[The problem]
Return the entries below exactly as written.

======== Records supplied

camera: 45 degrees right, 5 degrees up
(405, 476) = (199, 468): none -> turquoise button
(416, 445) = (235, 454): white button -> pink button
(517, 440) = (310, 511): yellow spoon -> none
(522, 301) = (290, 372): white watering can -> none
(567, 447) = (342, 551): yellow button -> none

================

[Solution below]
camera: 45 degrees right, 5 degrees up
(405, 476) = (199, 468): none -> turquoise button
(416, 445) = (235, 454): white button -> pink button
(517, 440) = (310, 511): yellow spoon -> none
(522, 301) = (290, 372): white watering can -> none
(567, 447) = (342, 551): yellow button -> none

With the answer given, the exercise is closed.